Reproduce exactly the lines from the one containing "purple can: 6 -> 3" through the last line of the records below, both included. Leave out any pictures.

==== SOURCE MATERIAL

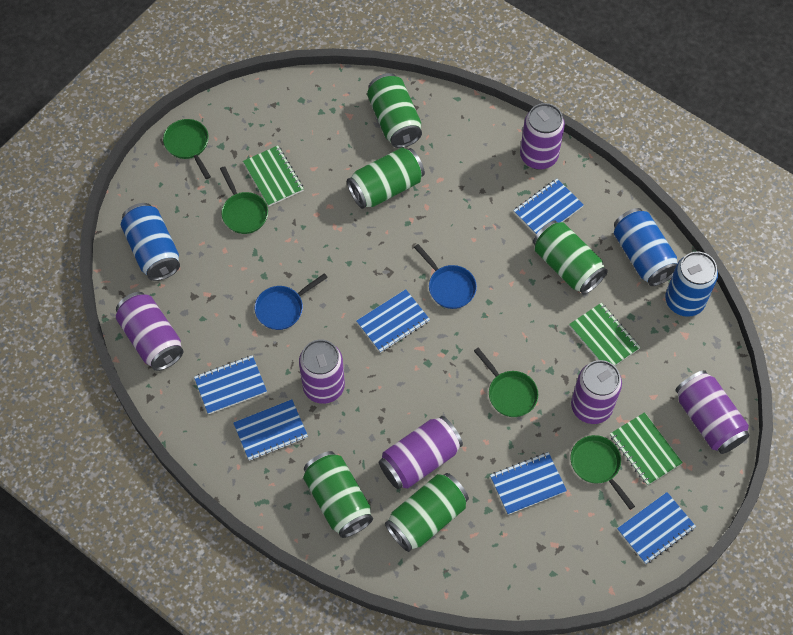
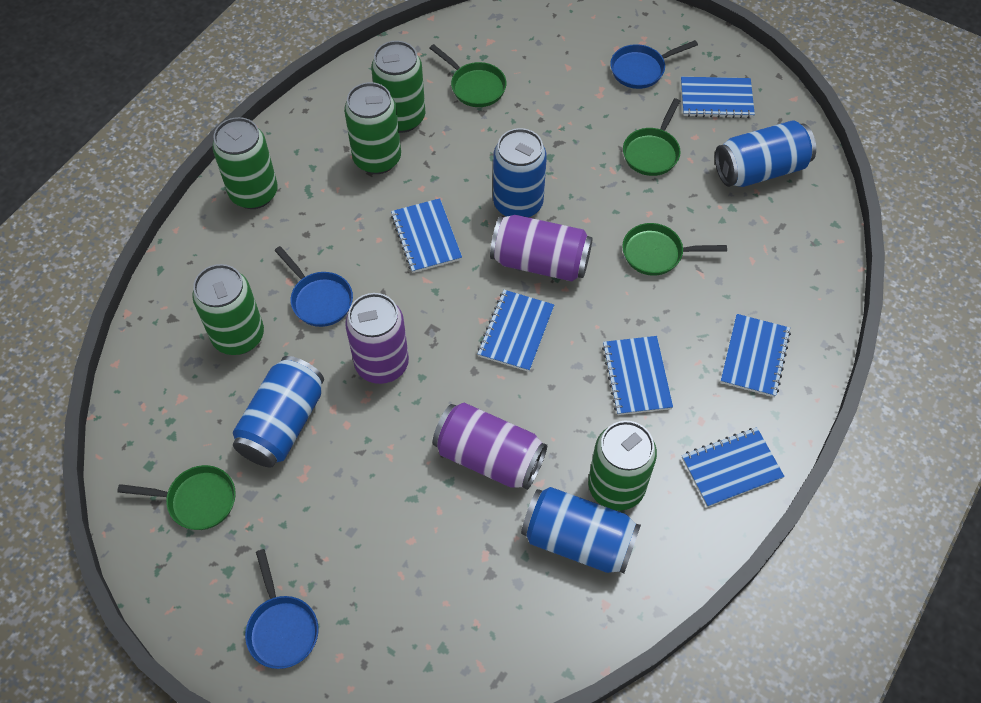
blue can: 3 -> 4
blue pan: 2 -> 3
green notebook: 3 -> 0
purple can: 6 -> 3

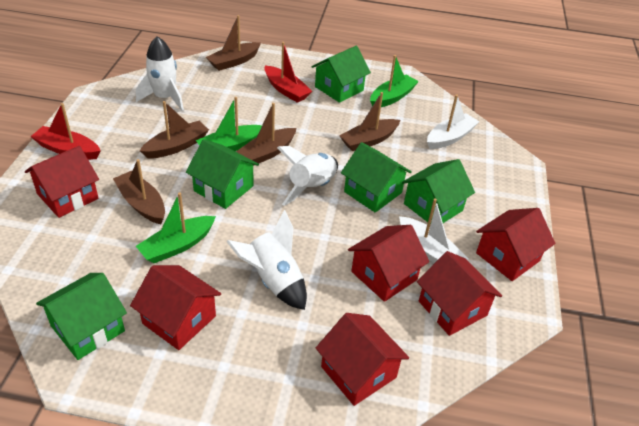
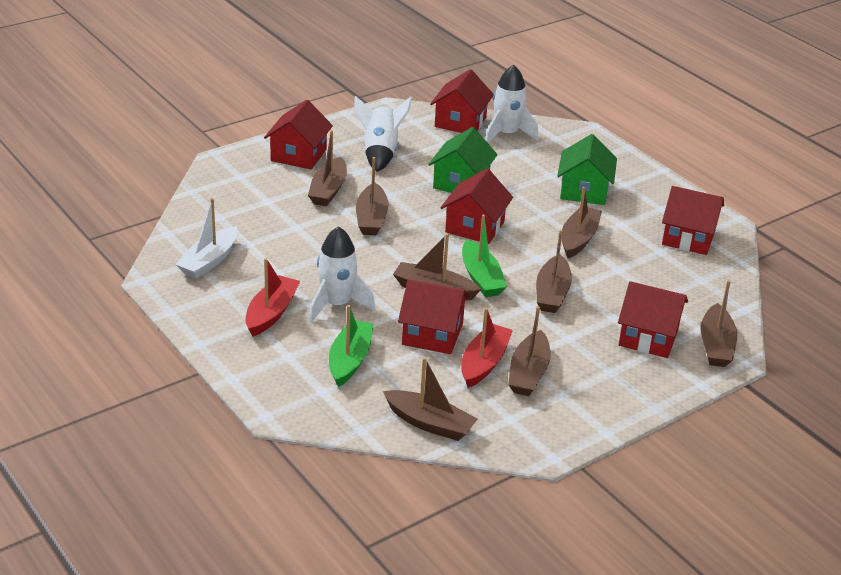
brown boat: 5 -> 8
green boat: 3 -> 2
green house: 5 -> 2
white boat: 2 -> 1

========

SOLUTION TO THIS EXERCISE
purple can: 6 -> 3

brown boat: 5 -> 8
green boat: 3 -> 2
green house: 5 -> 2
white boat: 2 -> 1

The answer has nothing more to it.